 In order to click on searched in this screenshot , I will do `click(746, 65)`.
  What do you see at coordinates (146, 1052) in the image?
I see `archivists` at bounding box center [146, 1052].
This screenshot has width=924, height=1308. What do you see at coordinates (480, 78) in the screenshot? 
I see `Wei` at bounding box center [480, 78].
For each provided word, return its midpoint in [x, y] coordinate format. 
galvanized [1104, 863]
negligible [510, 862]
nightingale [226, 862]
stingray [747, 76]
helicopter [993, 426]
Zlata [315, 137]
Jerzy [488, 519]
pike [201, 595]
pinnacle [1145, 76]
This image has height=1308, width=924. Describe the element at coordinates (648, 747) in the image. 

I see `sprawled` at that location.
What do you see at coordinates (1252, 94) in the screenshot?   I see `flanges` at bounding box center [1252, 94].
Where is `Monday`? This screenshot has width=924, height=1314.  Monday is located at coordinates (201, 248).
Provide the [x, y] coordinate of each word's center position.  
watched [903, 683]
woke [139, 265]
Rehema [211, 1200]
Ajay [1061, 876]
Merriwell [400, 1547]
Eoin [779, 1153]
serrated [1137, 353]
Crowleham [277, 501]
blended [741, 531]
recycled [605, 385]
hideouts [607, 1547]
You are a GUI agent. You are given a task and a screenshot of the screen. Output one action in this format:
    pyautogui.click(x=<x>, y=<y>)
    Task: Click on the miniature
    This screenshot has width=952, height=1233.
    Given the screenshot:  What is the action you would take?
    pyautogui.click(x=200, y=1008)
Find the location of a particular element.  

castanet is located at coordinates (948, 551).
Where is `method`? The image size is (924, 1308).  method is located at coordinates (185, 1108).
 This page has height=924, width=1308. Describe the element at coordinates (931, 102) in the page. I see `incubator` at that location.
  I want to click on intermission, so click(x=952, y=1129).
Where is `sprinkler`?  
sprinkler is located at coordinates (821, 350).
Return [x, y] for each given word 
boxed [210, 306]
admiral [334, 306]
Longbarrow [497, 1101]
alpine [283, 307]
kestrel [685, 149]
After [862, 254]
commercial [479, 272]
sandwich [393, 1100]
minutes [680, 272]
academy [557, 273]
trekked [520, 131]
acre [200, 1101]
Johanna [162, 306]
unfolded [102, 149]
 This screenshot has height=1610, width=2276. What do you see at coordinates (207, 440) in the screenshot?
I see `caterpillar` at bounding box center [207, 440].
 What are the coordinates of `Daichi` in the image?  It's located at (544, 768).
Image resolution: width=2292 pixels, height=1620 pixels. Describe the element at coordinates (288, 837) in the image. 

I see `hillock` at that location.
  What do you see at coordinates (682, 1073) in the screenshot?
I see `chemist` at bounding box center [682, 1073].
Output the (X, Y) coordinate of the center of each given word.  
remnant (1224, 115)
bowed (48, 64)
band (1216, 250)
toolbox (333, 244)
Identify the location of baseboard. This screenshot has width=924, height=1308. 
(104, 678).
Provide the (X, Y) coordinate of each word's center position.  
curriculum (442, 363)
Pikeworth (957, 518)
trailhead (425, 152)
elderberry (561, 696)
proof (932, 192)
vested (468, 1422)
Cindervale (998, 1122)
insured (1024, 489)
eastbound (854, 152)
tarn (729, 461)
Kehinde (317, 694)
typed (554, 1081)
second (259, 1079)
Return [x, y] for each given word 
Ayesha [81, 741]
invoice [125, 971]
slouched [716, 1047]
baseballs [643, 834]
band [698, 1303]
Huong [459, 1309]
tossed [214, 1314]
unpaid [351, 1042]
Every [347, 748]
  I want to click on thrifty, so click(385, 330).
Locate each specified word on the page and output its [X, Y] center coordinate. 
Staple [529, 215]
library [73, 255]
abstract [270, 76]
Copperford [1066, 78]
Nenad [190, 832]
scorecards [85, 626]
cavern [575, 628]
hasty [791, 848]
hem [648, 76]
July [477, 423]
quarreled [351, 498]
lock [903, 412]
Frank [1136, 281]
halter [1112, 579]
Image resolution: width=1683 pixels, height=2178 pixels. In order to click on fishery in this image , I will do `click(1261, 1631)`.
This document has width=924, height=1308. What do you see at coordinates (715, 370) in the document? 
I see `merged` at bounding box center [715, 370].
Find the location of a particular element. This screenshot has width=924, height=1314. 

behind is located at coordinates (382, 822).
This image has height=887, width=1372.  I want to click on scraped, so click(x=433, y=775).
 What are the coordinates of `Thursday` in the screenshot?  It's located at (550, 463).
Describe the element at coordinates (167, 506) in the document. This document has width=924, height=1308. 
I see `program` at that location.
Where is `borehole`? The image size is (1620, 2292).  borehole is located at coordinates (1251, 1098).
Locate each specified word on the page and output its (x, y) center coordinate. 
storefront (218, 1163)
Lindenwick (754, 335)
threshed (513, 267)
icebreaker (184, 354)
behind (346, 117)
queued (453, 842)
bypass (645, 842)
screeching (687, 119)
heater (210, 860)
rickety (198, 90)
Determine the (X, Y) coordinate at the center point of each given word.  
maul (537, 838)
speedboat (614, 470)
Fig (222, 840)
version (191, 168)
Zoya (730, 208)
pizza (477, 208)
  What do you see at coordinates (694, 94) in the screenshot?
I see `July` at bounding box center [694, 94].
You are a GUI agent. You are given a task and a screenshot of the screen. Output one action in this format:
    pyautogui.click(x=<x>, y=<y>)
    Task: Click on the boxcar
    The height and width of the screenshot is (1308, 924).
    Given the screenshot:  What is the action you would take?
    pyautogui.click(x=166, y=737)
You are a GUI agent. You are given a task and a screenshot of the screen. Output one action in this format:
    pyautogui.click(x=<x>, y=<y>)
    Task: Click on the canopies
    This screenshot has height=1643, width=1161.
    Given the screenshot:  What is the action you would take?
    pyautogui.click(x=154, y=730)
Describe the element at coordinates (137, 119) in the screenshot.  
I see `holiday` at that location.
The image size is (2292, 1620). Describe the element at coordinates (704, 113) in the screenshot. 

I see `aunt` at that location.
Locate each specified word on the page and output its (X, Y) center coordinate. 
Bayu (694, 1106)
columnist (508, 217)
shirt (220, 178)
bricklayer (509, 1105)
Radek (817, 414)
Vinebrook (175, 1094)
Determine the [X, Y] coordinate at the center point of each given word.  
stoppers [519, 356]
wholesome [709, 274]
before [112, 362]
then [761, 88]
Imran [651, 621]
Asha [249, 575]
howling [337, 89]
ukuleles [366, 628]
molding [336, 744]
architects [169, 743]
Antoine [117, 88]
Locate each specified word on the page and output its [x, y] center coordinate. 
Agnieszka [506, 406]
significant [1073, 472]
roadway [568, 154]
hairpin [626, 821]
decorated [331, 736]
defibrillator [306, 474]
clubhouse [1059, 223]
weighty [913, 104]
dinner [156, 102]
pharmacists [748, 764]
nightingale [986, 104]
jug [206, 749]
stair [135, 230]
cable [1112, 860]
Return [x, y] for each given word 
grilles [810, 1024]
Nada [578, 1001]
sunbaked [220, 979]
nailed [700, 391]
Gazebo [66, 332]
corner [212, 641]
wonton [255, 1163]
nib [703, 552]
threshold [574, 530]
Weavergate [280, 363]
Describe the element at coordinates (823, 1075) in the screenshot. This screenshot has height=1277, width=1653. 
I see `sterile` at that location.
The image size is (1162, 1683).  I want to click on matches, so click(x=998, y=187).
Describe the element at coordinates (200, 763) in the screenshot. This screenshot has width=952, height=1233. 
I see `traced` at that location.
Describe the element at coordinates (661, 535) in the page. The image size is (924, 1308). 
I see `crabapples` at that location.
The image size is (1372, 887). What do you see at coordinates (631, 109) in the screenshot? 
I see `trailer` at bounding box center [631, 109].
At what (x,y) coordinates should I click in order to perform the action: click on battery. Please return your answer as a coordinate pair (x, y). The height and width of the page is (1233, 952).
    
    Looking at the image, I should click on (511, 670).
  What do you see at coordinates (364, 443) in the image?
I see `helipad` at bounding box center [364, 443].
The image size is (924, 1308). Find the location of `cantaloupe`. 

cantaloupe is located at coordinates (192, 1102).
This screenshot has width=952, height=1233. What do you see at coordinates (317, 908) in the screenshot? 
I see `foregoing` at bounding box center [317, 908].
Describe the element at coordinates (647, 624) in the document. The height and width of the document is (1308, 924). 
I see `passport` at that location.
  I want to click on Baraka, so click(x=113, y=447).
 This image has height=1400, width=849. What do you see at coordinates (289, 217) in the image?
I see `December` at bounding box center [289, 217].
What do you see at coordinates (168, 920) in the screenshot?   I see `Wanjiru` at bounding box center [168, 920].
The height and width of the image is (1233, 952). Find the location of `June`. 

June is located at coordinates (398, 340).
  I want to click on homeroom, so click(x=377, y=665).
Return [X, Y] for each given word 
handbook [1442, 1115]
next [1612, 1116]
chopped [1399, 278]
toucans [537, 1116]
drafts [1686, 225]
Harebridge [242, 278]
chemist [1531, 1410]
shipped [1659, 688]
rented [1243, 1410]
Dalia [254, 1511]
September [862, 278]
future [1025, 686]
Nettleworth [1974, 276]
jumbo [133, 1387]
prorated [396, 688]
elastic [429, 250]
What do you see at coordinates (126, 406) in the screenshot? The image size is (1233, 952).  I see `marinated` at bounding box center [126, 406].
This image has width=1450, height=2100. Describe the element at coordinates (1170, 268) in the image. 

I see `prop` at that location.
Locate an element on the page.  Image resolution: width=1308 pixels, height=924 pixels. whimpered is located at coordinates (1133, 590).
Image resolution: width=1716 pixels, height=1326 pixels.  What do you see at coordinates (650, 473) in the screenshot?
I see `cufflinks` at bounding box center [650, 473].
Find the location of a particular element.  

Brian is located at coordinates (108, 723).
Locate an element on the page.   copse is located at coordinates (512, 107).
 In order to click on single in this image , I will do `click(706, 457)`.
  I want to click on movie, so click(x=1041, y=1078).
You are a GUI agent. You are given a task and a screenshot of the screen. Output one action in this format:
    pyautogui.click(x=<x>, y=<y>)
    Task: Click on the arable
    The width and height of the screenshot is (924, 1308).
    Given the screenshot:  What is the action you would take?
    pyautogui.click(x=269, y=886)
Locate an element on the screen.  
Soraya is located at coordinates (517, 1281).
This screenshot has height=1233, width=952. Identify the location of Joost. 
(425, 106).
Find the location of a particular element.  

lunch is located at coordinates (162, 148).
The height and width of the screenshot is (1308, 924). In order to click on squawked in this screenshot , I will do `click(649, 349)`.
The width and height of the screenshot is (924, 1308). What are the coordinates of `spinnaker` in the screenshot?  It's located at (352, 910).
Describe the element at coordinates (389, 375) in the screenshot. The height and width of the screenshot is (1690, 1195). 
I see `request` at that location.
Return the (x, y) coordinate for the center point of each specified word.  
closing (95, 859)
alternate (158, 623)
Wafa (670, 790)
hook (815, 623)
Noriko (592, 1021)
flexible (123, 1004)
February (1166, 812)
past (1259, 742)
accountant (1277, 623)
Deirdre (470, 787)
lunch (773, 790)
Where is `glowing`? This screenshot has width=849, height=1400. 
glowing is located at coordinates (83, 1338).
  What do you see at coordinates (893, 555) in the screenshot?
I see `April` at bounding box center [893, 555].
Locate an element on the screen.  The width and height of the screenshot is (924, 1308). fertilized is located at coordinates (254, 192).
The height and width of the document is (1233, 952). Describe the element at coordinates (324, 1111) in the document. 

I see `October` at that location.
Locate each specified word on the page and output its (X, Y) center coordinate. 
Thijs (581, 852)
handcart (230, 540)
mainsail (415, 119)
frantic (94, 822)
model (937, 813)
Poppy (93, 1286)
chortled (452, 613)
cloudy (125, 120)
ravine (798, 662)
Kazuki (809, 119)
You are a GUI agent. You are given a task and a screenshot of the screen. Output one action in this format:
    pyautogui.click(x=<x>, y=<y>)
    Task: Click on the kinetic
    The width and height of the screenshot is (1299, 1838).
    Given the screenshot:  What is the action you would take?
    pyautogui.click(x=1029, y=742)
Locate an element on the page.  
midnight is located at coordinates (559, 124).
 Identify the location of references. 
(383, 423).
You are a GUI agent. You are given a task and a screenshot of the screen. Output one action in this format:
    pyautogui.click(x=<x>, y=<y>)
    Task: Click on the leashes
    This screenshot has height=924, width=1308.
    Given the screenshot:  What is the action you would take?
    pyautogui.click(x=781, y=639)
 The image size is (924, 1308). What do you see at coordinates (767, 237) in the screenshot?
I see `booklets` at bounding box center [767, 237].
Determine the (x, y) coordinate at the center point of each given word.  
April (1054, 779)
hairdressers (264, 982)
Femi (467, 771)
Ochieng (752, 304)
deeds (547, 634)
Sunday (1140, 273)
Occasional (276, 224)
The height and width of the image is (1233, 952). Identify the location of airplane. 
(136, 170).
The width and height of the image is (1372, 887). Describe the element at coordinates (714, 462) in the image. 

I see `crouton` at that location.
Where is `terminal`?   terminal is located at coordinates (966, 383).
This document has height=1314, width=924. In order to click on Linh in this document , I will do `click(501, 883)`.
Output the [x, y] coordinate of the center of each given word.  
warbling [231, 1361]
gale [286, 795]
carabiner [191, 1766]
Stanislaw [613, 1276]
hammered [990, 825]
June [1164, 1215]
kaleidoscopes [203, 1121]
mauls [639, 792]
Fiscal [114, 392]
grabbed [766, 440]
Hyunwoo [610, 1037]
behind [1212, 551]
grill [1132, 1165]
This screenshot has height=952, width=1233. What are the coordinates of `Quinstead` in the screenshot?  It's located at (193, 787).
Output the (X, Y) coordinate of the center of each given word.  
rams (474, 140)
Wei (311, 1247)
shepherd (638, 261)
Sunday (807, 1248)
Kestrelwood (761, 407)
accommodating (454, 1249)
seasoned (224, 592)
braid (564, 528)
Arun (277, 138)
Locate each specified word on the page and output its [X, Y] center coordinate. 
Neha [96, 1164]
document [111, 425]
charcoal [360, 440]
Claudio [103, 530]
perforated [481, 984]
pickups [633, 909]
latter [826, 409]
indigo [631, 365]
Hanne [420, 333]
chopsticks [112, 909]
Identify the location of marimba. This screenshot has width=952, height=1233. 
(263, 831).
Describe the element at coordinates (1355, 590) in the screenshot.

····················

Copy the lines of the entries above word for word, starting at the line that contains "For each provided" and ending at the line that contains "coordinates (201, 248).", both included.

For each provided word, return its midpoint in [x, y] coordinate format. 
galvanized [1104, 863]
negligible [510, 862]
nightingale [226, 862]
stingray [747, 76]
helicopter [993, 426]
Zlata [315, 137]
Jerzy [488, 519]
pike [201, 595]
pinnacle [1145, 76]
This image has height=1308, width=924. Describe the element at coordinates (648, 747) in the image. 

I see `sprawled` at that location.
What do you see at coordinates (1252, 94) in the screenshot?   I see `flanges` at bounding box center [1252, 94].
Where is `Monday`? This screenshot has width=924, height=1314.  Monday is located at coordinates (201, 248).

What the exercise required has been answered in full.